● Work instruction
Report how many lines below include "right", giving the figure alone.

[Collected data entries]
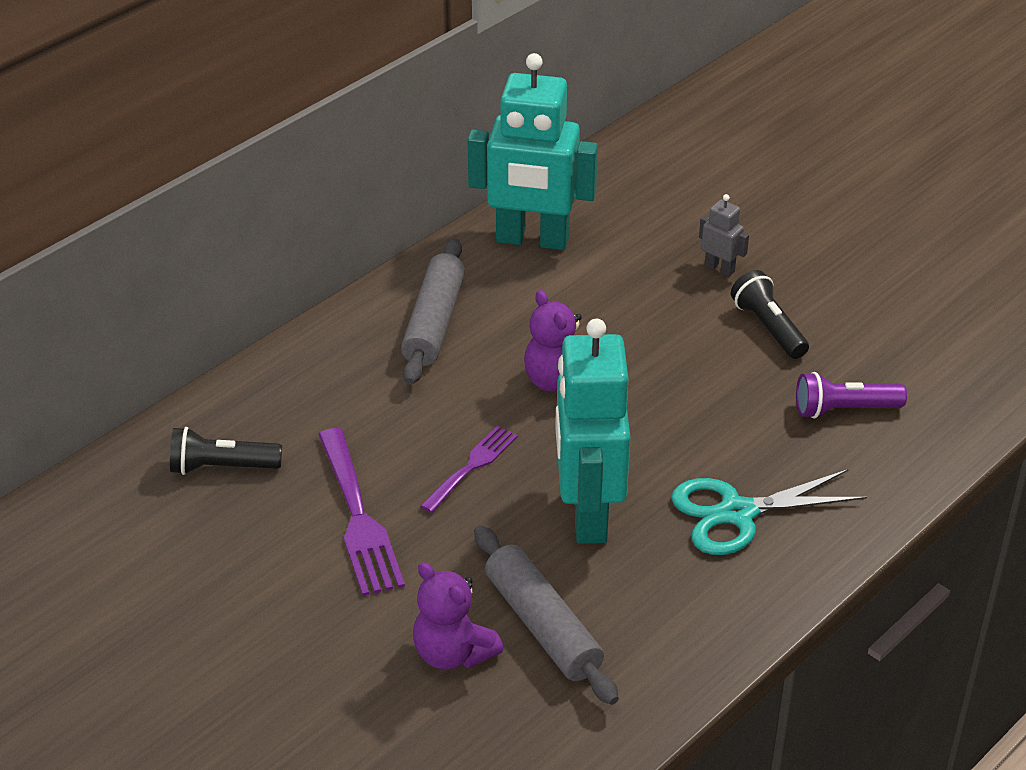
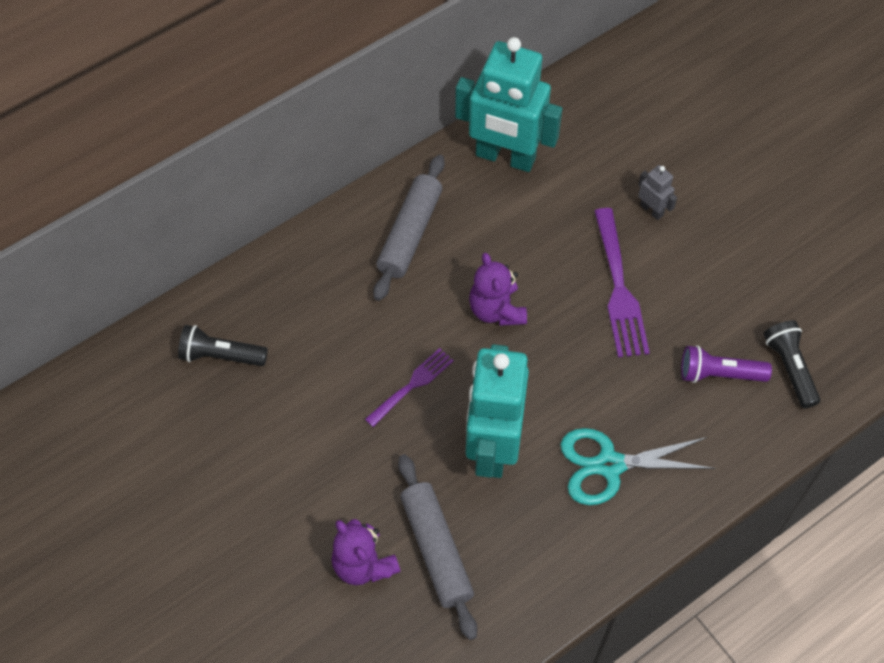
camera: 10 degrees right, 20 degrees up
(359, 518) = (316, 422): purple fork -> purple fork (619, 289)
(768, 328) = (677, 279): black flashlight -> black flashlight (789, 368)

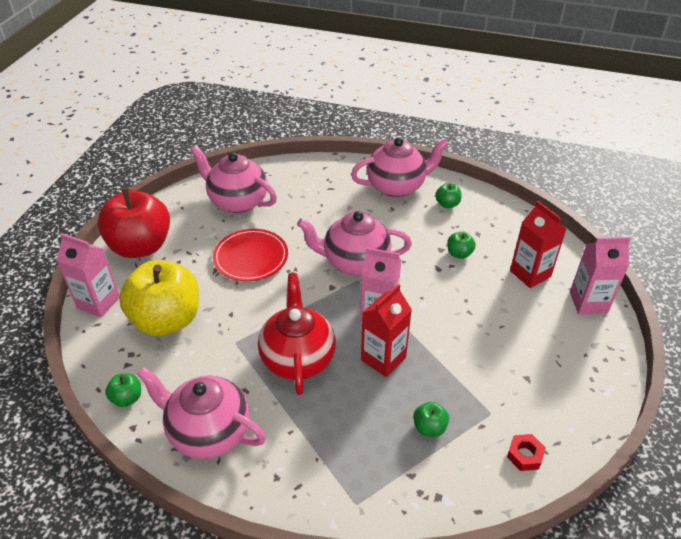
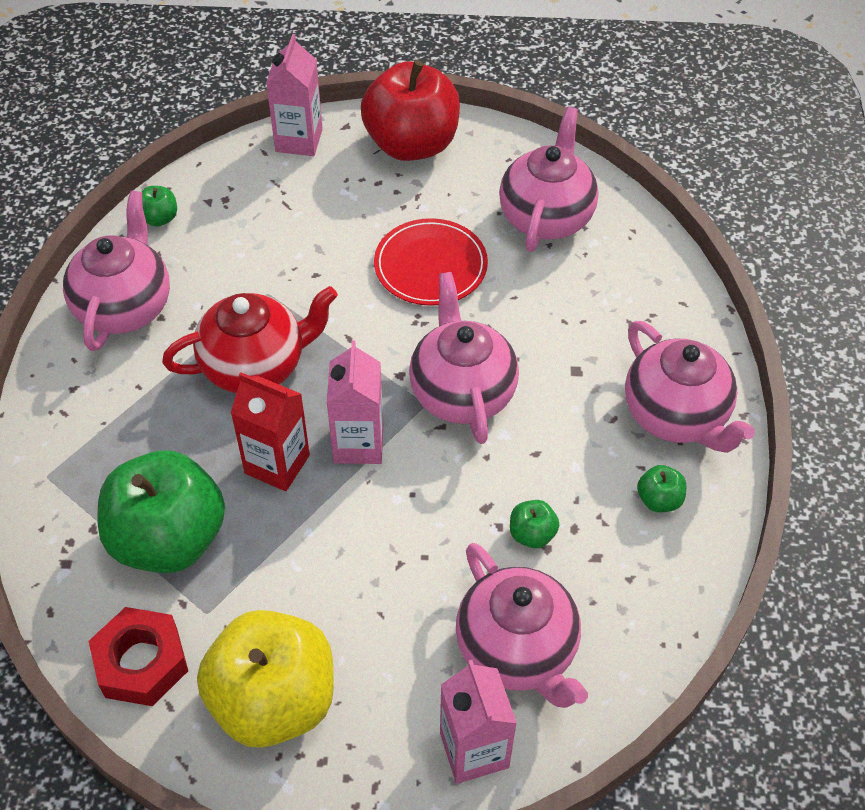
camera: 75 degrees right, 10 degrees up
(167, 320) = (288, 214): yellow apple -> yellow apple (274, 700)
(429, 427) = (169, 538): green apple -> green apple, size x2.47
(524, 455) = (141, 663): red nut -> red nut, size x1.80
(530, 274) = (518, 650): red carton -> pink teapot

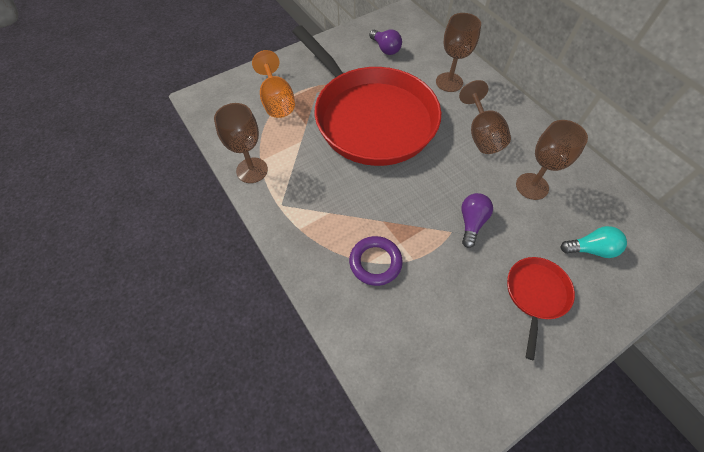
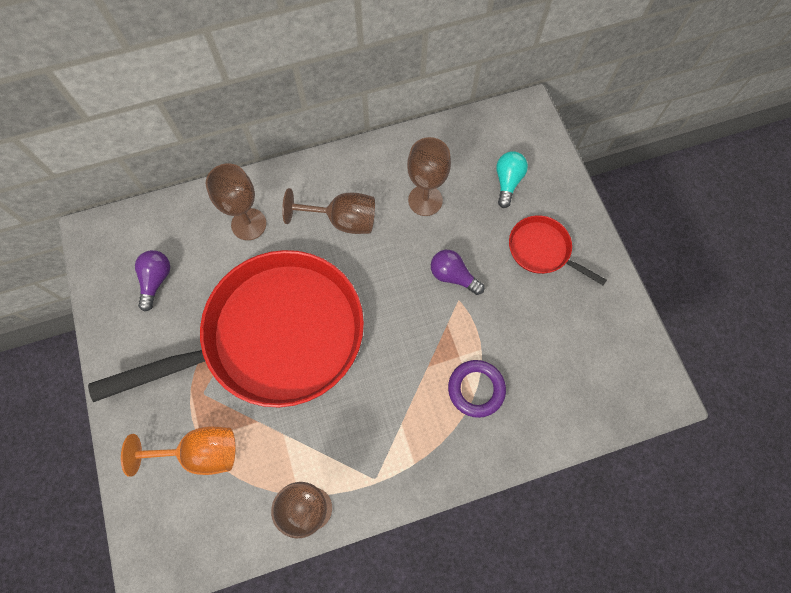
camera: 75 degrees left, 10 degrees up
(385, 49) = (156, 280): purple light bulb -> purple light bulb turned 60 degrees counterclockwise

* * *

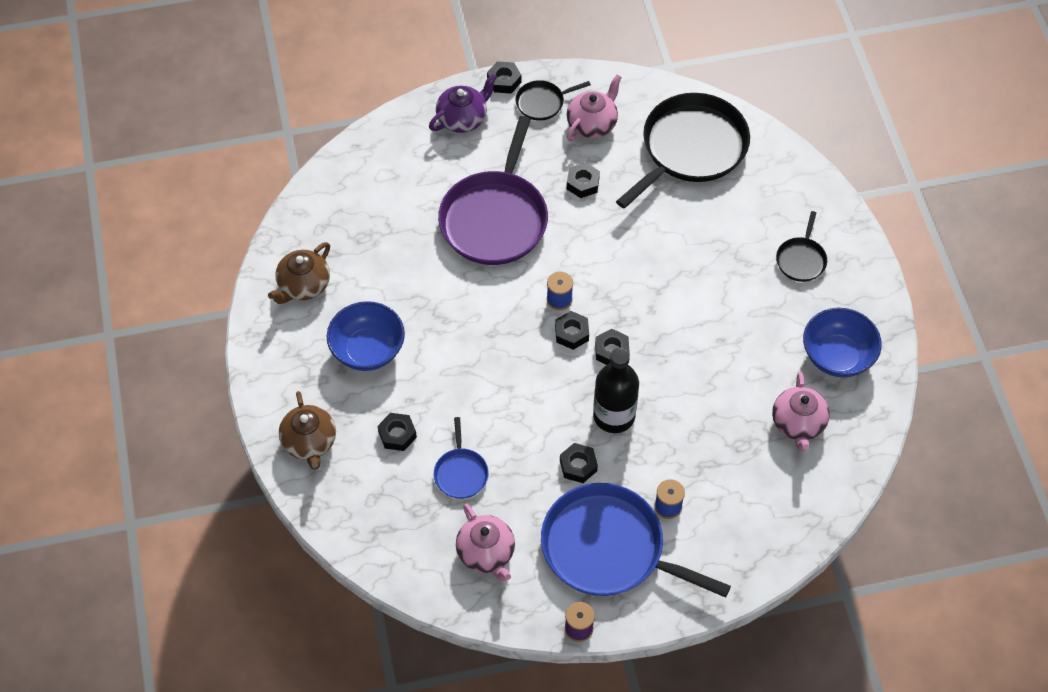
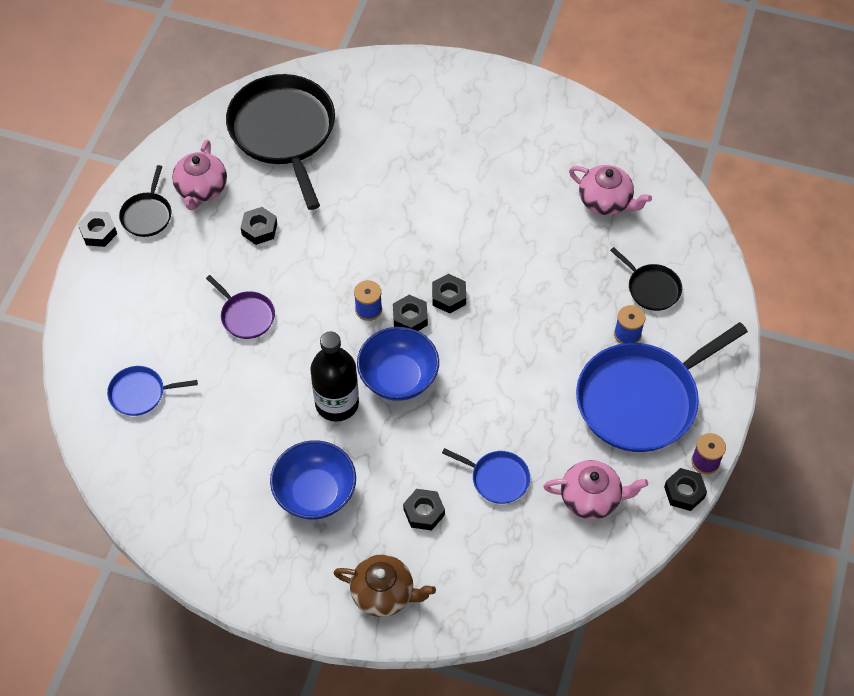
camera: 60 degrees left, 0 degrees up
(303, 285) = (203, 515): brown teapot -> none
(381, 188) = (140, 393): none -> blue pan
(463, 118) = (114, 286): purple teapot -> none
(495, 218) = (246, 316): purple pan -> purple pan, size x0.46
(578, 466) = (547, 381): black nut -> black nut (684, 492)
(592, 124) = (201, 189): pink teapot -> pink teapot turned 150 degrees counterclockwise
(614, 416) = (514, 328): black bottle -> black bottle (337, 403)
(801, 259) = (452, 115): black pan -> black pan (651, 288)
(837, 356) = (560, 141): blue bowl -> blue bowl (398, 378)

● Answer for the task
2